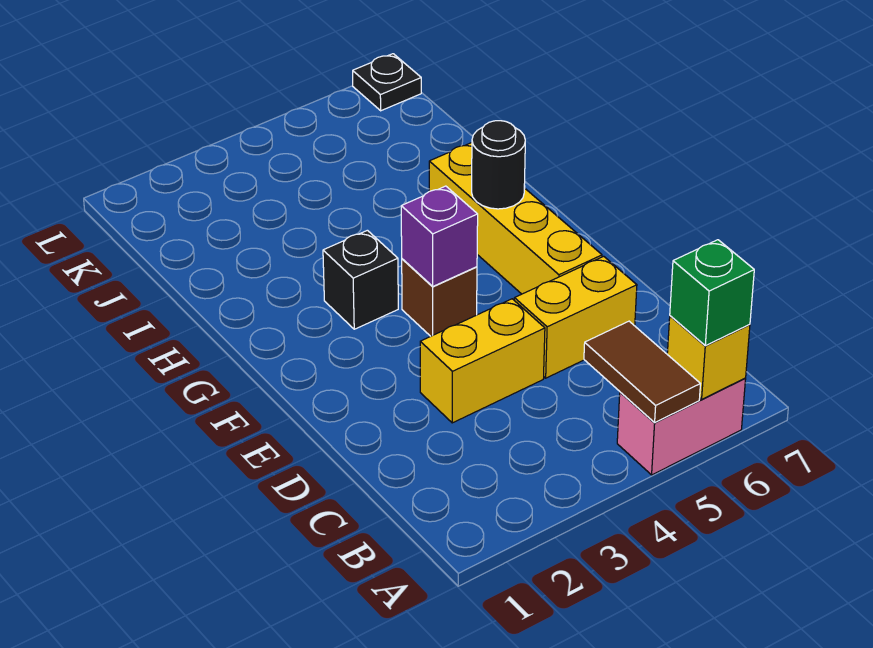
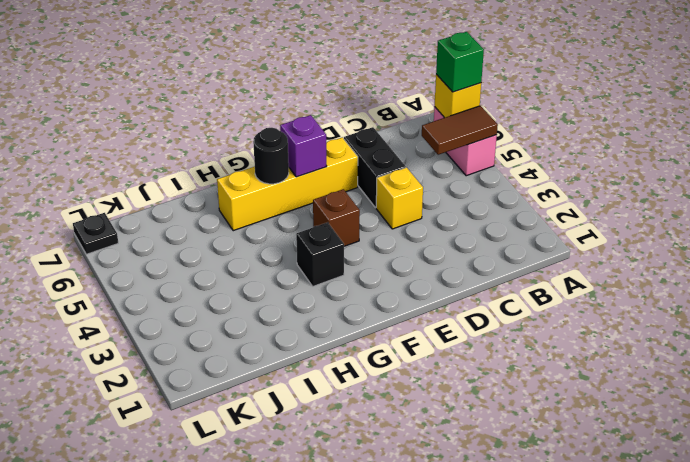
yellow brick D3:D4 level 1 -> yellow brick D4 level 1
yellow brick D5:D6 level 1 -> black brick D5:D6 level 1
purple brick F4 level 2 -> purple brick F6 level 2

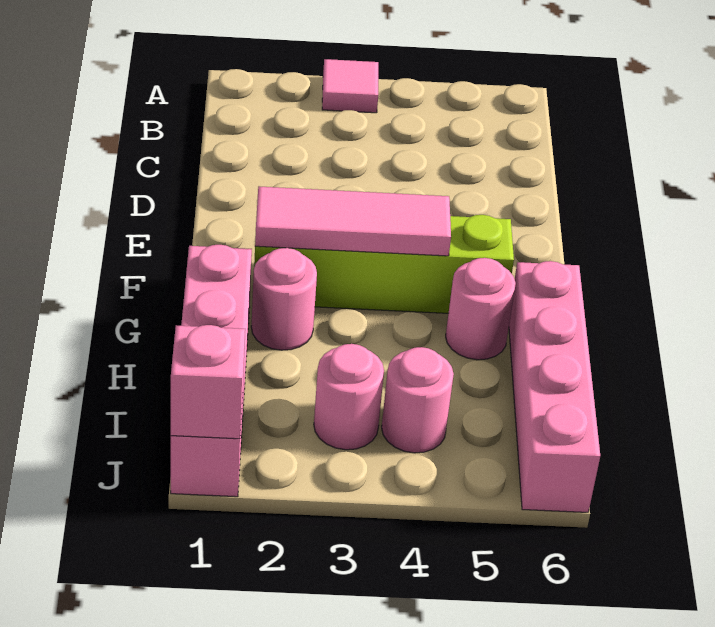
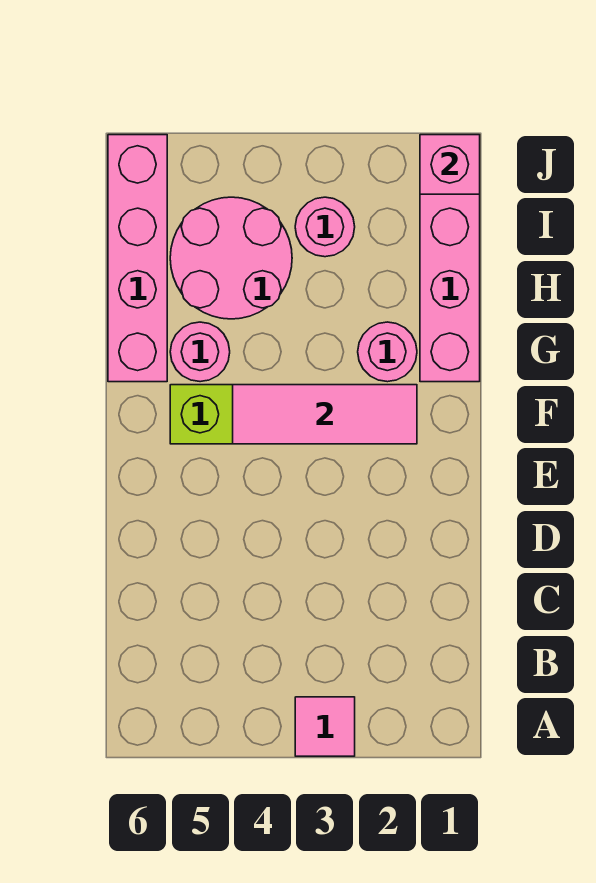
pink round brick I4 level 1 -> pink round brick H4:I5 level 1

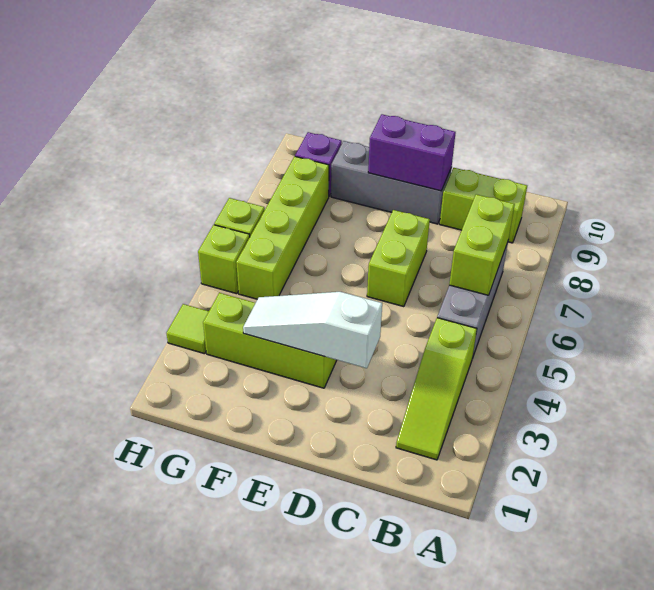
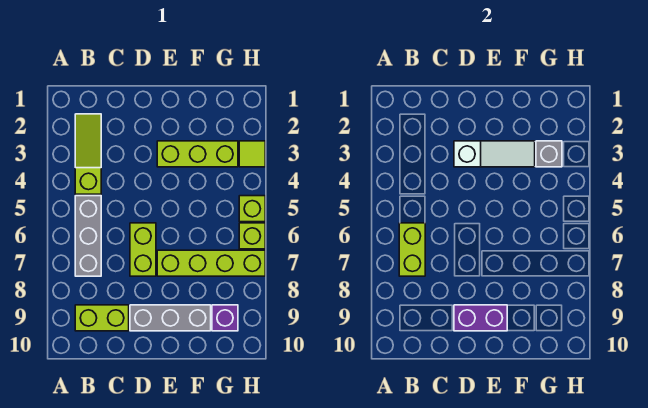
none -> grey brick G3 level 2
lime brick G5:G8 level 1 -> lime brick E7:H7 level 1

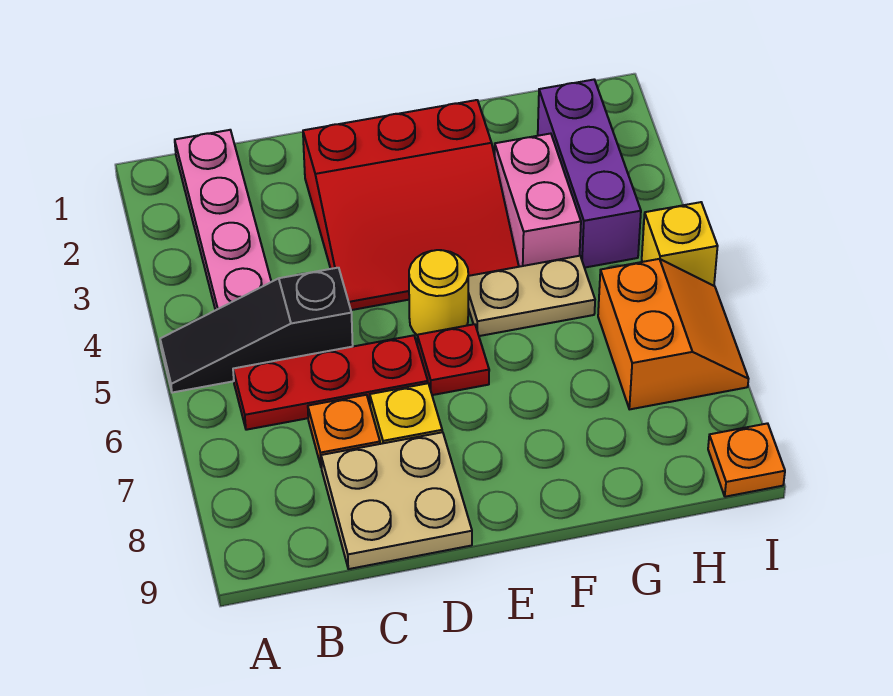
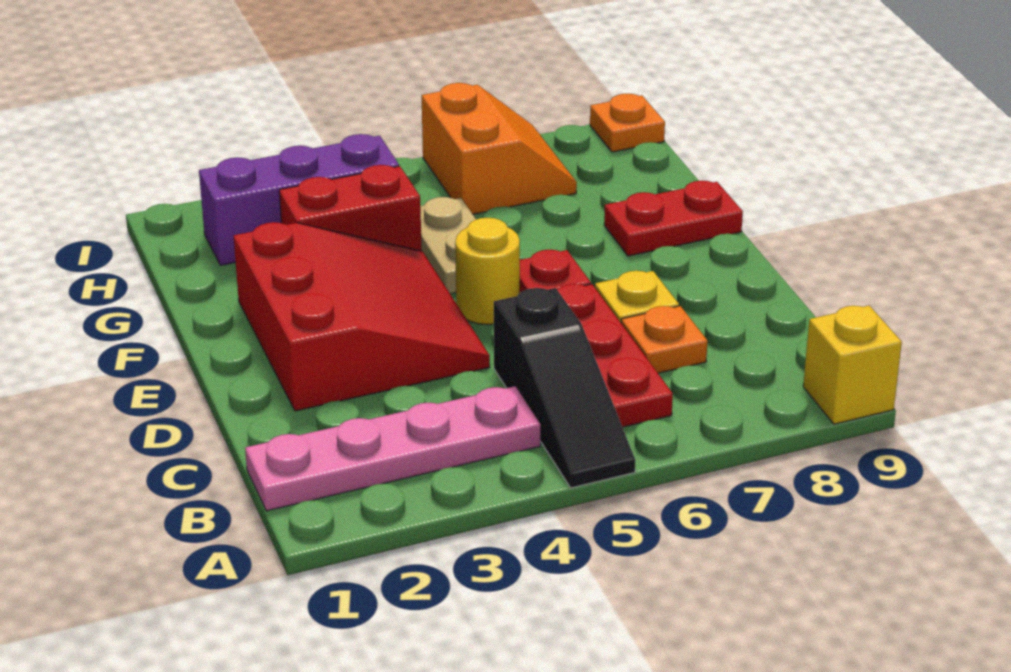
tan plate C8:D9 level 1 -> none
none -> red plate F8:F9 level 1
pink brick G3:G4 level 1 -> red brick G3:G4 level 1
orange slope H6:I7 level 1 top H -> orange slope H6:I7 level 1 top 6
yellow brick I5 level 1 -> yellow brick A9 level 1

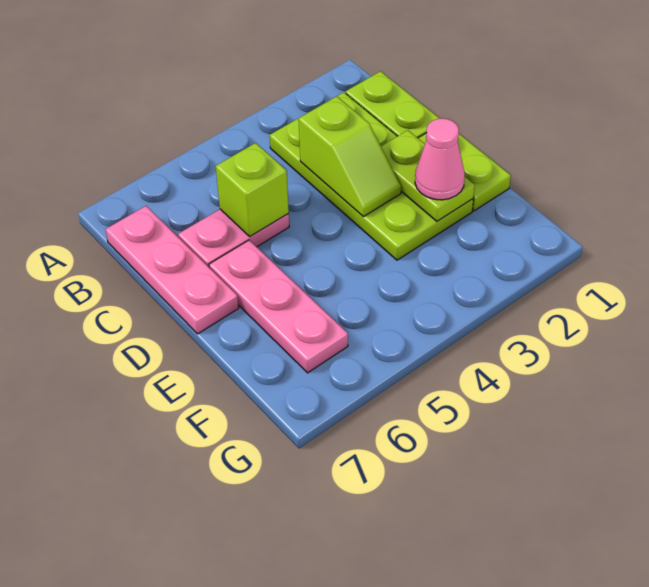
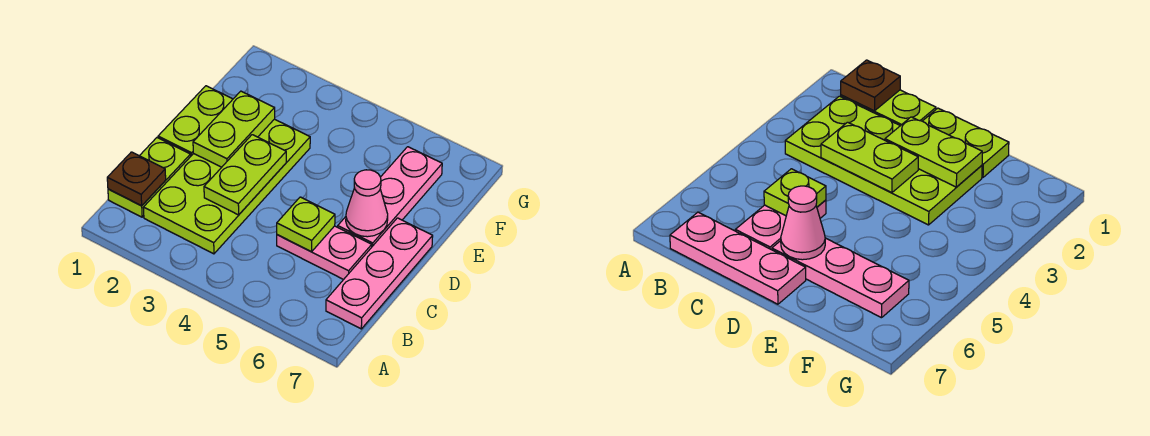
none -> brown plate B1 level 2
lime slope C3:D3 level 2 top C -> lime plate C3:D3 level 2
lime brick C5 level 2 -> lime plate C5 level 2
pink cone E2 level 3 -> pink cone D6 level 2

· · · · ·

● Assignment
Show a copy of each line from the records above in which the string "plate" occurs.

● Written response
tan plate C8:D9 level 1 -> none
none -> red plate F8:F9 level 1
none -> brown plate B1 level 2
lime slope C3:D3 level 2 top C -> lime plate C3:D3 level 2
lime brick C5 level 2 -> lime plate C5 level 2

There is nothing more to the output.